[Version difference data]
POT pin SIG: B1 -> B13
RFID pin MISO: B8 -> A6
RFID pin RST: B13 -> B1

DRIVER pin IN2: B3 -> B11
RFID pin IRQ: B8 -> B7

### Task instructions
Please show, exactly as written, every line above that contains the word "RFID".

### Result of this exercise
RFID pin MISO: B8 -> A6
RFID pin RST: B13 -> B1
RFID pin IRQ: B8 -> B7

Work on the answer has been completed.